* **To be done**
Collect every line in the records below that contains the string "upbow", and copy each of those lines in full. Case counts.

* **Source material**
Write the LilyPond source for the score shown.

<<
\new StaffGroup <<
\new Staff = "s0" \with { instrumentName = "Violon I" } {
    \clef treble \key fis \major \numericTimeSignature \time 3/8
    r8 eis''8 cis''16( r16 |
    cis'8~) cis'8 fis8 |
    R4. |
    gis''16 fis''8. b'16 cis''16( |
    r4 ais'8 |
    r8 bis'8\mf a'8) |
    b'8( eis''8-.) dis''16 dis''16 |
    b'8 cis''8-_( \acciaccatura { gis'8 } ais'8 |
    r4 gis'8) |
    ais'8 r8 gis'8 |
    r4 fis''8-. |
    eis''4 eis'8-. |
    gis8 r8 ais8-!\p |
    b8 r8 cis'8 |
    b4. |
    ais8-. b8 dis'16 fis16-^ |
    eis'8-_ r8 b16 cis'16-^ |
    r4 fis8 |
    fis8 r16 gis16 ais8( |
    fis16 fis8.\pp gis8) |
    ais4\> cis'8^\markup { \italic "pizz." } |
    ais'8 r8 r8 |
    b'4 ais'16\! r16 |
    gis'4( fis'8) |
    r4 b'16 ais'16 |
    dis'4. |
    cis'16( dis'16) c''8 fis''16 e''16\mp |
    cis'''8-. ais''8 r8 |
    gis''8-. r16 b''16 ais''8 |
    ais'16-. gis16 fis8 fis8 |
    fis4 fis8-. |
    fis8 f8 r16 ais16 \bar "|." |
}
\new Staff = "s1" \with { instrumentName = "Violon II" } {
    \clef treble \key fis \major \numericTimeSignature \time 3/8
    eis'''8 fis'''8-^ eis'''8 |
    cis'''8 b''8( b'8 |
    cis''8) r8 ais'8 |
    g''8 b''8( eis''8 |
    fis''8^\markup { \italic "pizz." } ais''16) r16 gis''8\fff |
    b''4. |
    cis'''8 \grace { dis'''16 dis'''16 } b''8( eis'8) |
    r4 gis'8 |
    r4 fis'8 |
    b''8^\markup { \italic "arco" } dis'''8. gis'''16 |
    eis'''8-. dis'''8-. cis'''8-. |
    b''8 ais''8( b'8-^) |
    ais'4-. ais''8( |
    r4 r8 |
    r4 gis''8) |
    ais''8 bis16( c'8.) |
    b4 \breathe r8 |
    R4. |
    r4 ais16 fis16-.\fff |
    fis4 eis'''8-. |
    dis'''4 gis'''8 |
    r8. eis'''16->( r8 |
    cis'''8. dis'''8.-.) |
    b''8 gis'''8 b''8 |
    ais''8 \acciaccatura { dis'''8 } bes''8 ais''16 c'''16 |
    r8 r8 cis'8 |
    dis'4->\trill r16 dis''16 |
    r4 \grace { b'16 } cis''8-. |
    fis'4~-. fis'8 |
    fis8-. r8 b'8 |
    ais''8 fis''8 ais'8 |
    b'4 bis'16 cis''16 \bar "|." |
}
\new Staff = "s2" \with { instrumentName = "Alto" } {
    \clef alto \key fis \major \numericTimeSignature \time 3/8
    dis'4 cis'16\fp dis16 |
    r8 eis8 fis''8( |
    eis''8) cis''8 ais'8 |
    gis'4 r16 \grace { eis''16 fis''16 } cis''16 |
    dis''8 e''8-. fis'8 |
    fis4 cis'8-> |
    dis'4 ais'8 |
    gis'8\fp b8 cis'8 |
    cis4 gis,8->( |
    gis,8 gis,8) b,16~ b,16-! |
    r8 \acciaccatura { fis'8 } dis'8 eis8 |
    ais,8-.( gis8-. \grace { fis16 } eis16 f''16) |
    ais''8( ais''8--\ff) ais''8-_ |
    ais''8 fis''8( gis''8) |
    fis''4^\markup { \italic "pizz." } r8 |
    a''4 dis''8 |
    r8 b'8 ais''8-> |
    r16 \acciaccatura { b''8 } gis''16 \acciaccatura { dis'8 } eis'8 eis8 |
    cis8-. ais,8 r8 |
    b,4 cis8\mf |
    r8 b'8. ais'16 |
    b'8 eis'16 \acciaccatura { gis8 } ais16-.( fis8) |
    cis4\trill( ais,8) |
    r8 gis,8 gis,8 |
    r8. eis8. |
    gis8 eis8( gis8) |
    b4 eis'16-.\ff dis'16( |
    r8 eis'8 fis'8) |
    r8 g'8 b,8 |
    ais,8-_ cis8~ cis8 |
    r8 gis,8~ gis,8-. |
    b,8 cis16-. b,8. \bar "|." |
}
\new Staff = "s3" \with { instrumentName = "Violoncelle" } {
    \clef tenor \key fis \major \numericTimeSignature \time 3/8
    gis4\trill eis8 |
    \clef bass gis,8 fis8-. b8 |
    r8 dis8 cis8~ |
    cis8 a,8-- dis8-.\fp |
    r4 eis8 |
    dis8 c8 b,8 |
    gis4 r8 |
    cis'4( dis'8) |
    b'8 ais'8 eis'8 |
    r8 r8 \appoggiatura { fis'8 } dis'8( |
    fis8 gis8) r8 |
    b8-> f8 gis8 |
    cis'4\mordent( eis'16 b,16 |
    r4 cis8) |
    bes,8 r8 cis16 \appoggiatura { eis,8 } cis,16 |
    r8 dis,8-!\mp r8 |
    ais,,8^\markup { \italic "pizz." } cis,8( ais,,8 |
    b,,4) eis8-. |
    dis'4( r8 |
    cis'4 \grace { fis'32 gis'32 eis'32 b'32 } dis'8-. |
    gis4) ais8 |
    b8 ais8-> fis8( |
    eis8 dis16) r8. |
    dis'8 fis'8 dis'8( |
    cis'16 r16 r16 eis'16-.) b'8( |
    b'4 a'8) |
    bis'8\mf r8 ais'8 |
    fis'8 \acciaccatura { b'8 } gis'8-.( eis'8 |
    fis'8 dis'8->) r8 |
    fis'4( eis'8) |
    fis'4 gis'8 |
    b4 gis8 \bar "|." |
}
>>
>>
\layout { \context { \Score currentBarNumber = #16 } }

...

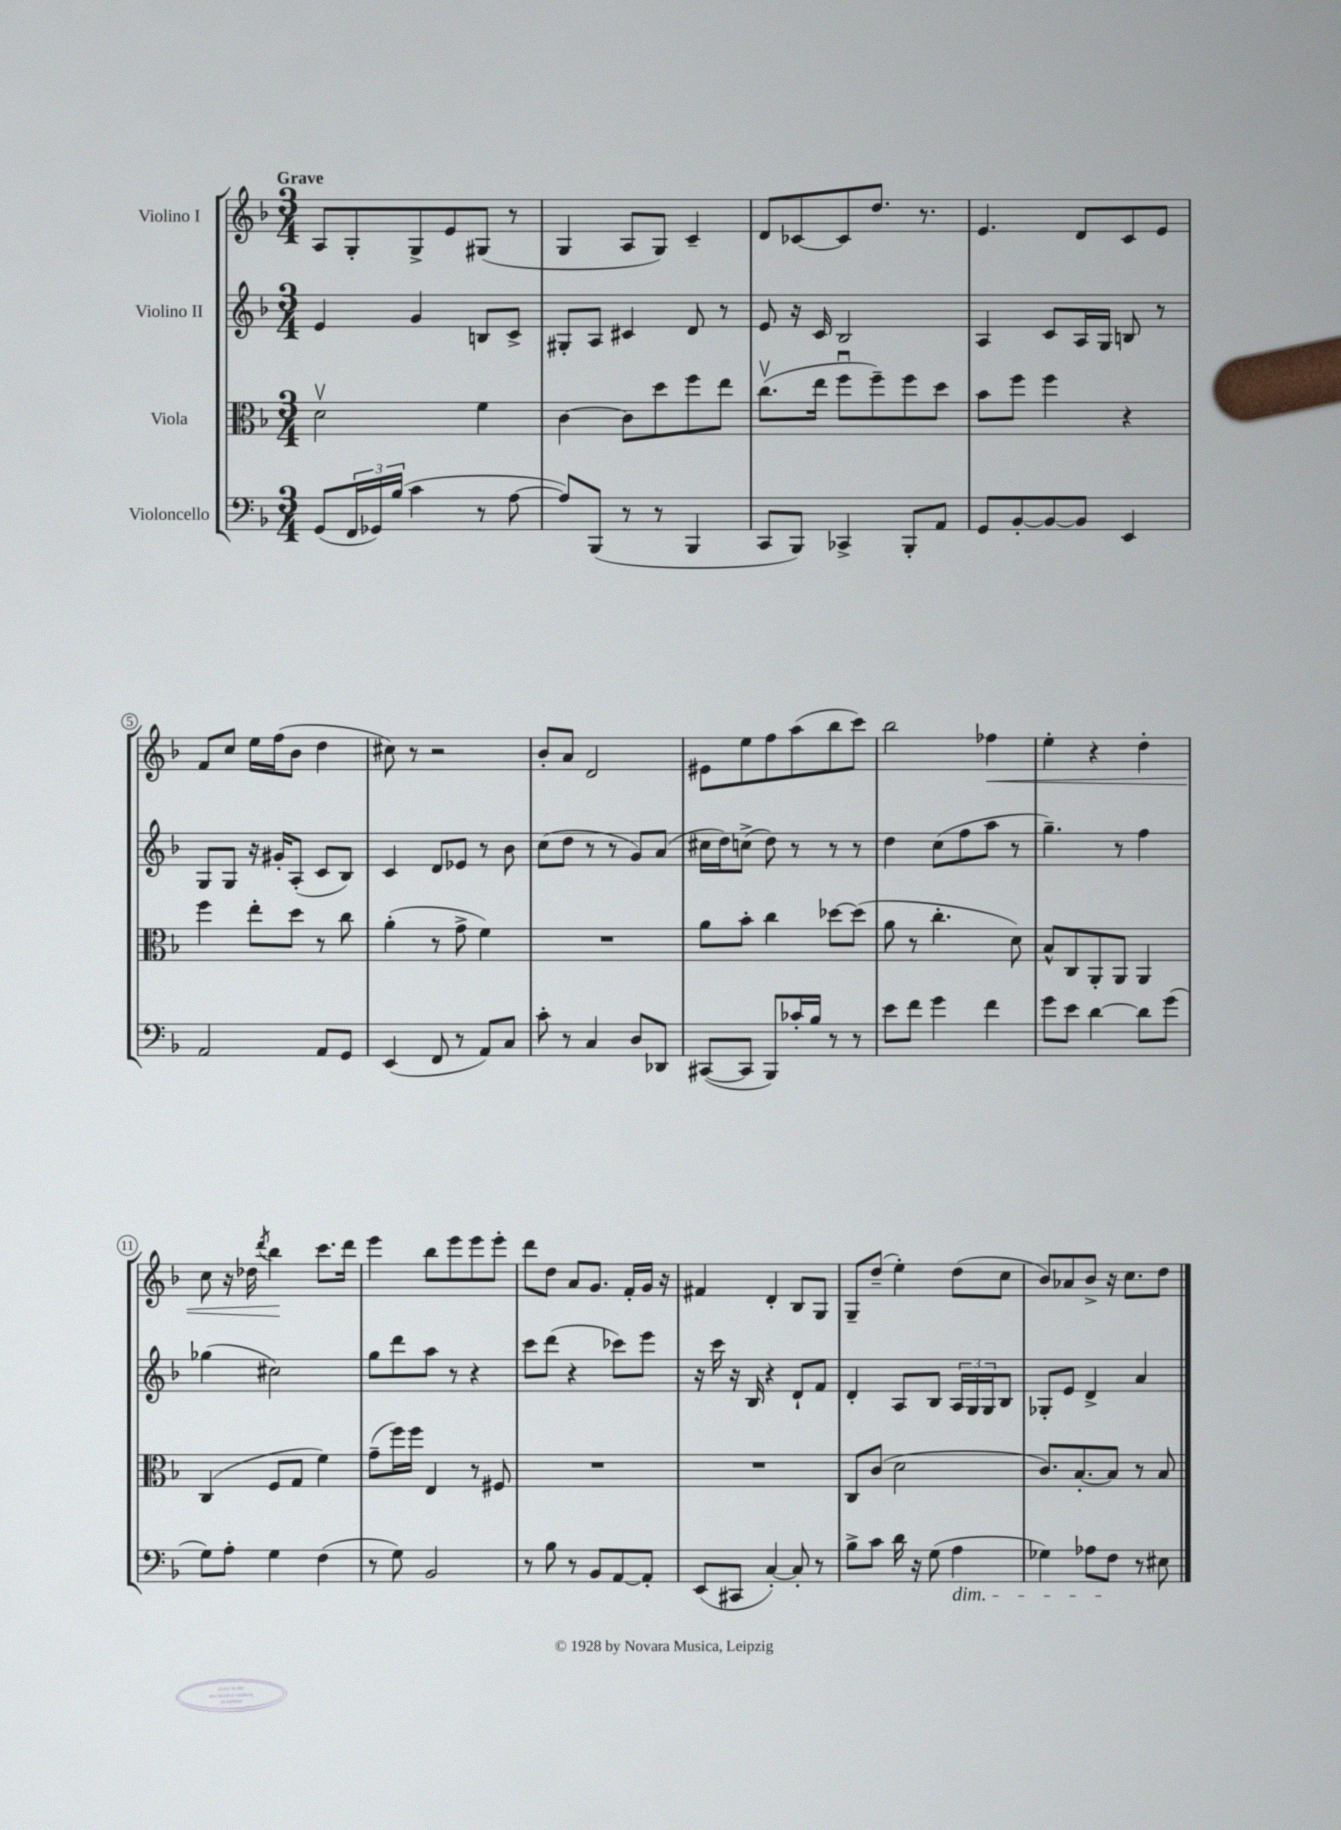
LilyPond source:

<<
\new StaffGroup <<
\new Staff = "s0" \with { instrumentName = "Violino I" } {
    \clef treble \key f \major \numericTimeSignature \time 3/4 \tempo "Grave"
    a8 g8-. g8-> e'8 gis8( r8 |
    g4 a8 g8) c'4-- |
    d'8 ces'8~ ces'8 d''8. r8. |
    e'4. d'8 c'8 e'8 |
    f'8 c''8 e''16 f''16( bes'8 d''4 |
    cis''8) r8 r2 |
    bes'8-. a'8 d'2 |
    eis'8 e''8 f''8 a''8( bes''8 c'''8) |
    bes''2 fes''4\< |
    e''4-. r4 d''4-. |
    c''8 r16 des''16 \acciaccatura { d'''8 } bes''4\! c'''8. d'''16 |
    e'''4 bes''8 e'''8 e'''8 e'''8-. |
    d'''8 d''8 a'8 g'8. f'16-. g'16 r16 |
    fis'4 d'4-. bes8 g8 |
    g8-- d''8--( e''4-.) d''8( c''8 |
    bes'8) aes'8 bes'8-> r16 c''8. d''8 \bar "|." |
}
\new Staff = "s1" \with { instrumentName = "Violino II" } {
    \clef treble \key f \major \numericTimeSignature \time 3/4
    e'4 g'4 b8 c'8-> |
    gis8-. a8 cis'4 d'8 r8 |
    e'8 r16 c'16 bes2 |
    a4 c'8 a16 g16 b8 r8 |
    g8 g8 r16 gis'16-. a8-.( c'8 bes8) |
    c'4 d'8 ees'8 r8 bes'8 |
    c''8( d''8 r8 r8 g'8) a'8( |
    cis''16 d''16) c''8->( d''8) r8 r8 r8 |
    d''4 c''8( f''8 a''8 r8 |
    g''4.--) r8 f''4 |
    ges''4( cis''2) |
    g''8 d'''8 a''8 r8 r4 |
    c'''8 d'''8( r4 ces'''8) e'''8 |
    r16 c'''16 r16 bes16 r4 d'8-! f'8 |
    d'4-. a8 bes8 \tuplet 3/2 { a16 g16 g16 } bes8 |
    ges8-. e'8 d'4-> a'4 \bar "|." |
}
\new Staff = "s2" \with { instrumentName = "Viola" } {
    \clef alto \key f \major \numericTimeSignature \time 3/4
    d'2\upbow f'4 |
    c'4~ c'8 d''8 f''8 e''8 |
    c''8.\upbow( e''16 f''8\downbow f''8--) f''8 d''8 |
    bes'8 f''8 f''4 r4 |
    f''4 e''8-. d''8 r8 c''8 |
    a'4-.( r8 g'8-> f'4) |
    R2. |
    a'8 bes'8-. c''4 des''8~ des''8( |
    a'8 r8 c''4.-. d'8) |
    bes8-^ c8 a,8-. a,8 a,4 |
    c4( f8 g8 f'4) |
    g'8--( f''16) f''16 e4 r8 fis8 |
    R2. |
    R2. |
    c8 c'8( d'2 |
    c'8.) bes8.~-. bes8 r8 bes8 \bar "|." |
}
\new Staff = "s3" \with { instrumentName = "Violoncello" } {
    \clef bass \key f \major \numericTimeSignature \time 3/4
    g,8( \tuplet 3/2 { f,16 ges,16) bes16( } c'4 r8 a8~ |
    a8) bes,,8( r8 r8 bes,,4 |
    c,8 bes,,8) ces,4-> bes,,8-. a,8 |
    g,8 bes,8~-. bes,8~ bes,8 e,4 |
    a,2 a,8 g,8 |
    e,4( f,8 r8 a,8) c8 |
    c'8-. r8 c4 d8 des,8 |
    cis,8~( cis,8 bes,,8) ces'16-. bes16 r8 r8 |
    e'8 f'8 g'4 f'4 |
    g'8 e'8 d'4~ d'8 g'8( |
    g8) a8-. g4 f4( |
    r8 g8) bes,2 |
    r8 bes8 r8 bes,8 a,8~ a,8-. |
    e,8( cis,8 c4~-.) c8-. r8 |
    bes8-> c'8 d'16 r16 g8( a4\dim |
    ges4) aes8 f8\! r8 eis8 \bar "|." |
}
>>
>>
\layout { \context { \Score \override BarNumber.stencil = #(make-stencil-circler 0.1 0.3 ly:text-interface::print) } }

* * *

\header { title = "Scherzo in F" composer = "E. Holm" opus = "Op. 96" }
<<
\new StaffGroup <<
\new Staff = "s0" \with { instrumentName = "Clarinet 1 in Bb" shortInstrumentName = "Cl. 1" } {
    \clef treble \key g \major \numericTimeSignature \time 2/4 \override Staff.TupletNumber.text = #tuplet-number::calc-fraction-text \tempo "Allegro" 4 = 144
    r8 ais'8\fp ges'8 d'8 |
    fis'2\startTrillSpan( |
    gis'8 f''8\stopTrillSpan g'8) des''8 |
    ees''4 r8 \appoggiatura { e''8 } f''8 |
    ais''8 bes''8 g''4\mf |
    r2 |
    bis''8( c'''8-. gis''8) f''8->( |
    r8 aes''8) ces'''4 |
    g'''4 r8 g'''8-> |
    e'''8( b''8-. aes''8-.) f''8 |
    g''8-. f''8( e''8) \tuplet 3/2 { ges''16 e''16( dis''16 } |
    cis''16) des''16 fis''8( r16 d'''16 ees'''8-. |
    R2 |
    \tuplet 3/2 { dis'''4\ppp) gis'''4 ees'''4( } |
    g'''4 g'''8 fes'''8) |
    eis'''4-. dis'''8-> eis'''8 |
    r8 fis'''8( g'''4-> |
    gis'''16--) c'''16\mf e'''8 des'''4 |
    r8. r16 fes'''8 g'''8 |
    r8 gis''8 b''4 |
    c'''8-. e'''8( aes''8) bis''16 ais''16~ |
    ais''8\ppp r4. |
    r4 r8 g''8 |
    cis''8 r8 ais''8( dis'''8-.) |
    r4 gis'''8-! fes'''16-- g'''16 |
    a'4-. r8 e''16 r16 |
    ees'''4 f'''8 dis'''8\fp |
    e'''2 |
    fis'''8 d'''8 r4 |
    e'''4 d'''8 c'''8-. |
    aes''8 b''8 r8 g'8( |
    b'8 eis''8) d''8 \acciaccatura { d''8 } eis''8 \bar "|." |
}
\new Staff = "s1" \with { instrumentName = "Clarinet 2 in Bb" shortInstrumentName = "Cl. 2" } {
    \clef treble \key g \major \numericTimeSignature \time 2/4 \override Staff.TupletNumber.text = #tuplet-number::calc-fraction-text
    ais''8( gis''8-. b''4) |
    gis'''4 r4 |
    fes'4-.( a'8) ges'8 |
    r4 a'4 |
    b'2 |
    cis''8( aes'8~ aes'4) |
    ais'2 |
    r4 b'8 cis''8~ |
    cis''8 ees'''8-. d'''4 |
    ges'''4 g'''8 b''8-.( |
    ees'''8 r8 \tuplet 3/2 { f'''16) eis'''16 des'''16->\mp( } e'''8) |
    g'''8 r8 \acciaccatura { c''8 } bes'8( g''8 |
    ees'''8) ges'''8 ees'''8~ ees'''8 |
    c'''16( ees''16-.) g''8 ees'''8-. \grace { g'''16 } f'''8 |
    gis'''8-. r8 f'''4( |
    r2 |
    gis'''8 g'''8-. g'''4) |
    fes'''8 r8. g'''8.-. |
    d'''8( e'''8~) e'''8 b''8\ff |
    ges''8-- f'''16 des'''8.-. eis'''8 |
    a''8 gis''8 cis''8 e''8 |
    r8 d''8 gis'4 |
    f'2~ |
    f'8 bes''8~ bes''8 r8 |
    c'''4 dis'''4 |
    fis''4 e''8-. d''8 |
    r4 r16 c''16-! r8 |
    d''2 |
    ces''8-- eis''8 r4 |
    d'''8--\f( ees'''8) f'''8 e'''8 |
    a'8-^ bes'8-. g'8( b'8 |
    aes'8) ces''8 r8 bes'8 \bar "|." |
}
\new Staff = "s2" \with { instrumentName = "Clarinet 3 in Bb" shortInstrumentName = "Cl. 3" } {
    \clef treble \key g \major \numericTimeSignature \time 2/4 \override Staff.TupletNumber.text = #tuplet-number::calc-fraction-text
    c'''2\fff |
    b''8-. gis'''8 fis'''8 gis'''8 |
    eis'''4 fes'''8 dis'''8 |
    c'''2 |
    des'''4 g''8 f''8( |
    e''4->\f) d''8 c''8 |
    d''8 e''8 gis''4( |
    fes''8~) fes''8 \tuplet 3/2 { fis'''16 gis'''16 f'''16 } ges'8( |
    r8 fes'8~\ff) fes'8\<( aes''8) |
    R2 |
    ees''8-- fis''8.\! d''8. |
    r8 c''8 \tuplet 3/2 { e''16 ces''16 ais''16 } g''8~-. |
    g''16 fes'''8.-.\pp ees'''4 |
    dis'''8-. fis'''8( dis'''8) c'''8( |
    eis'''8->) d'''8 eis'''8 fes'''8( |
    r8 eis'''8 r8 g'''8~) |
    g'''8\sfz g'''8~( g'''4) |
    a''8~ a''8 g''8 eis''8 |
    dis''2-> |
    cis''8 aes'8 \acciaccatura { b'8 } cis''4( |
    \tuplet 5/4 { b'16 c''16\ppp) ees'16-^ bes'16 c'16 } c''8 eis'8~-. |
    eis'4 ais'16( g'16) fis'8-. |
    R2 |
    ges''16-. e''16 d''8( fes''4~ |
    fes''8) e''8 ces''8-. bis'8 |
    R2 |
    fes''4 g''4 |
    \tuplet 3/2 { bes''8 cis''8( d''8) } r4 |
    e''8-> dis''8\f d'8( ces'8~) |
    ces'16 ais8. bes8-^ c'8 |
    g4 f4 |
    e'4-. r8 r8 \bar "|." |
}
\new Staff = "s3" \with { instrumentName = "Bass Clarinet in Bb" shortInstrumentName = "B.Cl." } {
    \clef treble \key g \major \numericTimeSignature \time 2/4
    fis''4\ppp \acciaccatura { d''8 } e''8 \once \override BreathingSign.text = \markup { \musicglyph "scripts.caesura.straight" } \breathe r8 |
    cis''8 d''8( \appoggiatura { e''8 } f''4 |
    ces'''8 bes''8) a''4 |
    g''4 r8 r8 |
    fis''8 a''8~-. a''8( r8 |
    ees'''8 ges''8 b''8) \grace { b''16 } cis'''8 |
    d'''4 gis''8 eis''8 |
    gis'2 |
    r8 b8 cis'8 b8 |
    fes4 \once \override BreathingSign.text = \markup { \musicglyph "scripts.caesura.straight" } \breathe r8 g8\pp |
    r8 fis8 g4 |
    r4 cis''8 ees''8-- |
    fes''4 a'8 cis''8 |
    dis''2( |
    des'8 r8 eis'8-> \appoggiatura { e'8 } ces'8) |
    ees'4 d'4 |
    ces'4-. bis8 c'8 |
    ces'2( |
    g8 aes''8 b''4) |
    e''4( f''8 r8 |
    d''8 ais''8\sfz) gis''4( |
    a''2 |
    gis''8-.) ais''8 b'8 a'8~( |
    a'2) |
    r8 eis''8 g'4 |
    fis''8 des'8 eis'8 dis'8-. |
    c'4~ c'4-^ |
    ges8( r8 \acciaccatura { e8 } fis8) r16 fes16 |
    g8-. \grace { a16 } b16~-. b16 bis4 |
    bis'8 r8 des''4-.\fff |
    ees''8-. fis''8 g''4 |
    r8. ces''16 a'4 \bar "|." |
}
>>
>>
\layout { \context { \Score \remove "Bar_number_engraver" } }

* **Answer for the task**
    d'2\upbow f'4 |
    c''8.\upbow( e''16 f''8\downbow f''8--) f''8 d''8 |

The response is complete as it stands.